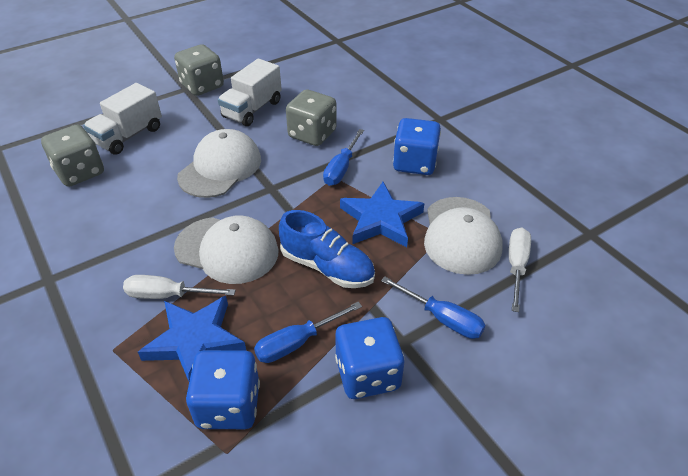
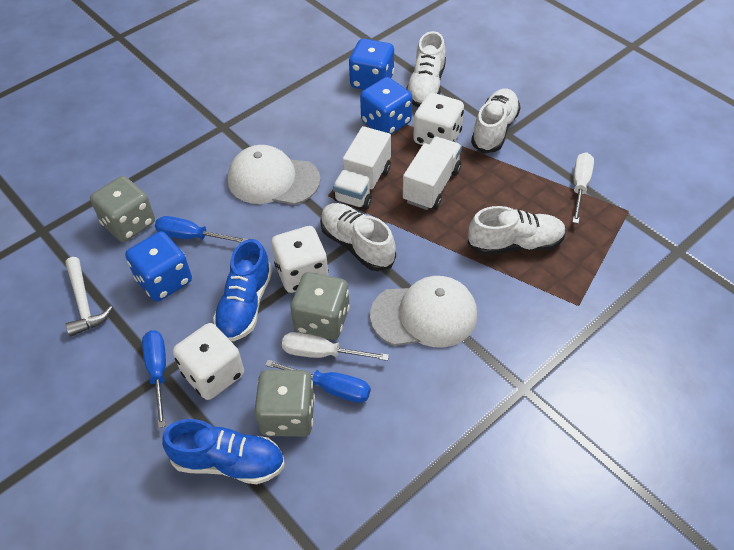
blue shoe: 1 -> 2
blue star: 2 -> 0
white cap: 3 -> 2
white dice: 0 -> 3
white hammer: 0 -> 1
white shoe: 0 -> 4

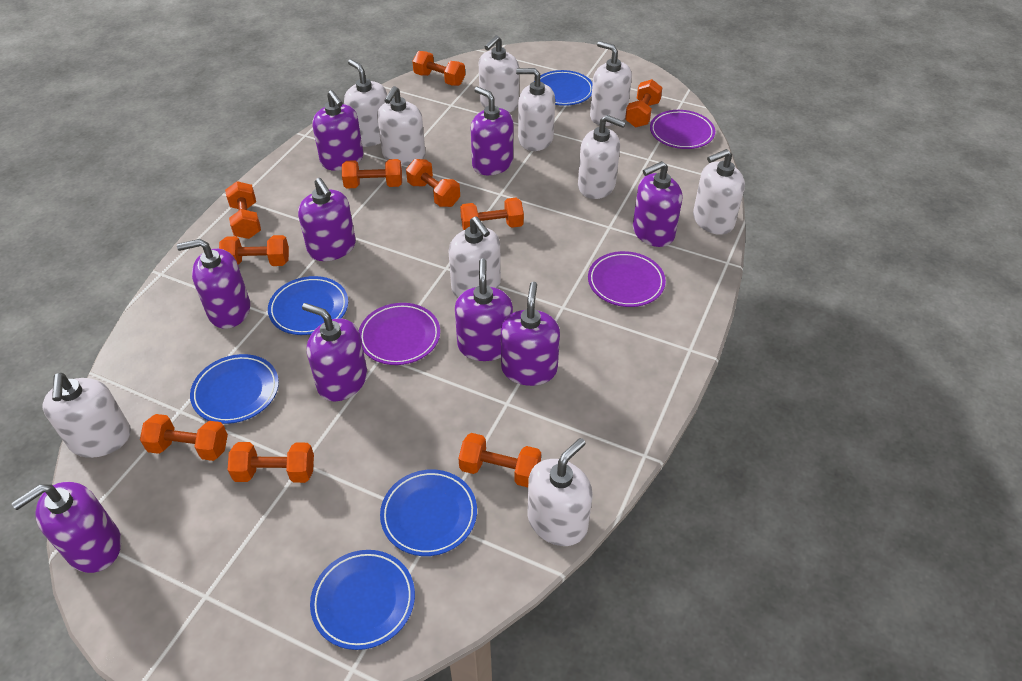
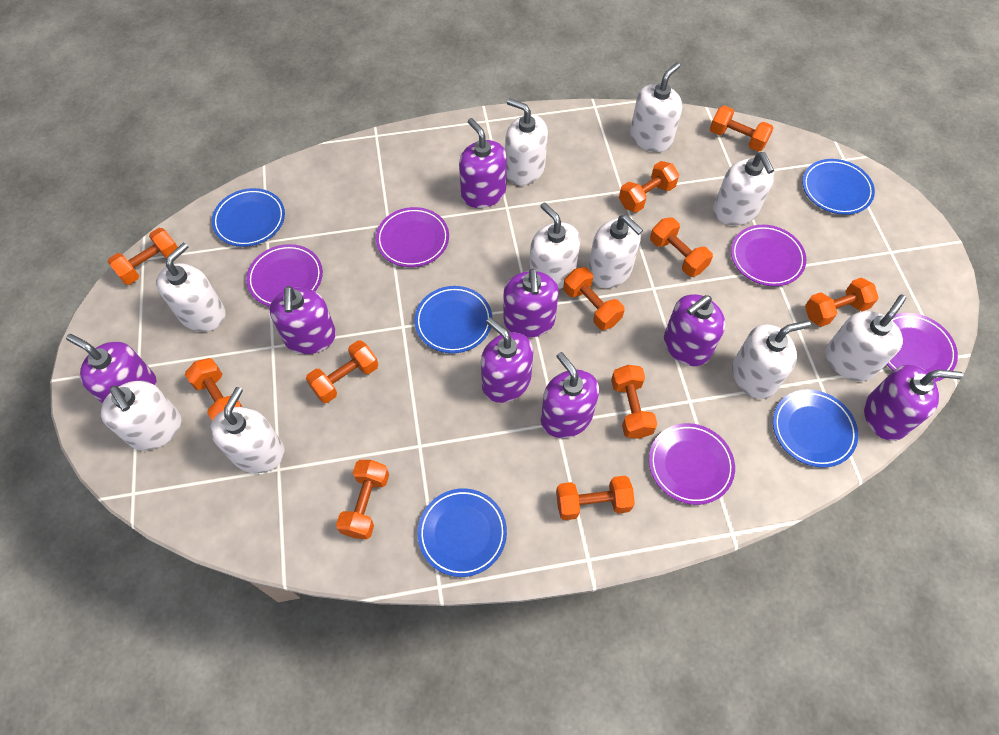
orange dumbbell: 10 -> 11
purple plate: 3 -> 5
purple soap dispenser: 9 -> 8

Problem requirements:
In the copy, include every line of the entries above exactly and none of the pictures.

Result:
blue shoe: 1 -> 2
blue star: 2 -> 0
white cap: 3 -> 2
white dice: 0 -> 3
white hammer: 0 -> 1
white shoe: 0 -> 4

orange dumbbell: 10 -> 11
purple plate: 3 -> 5
purple soap dispenser: 9 -> 8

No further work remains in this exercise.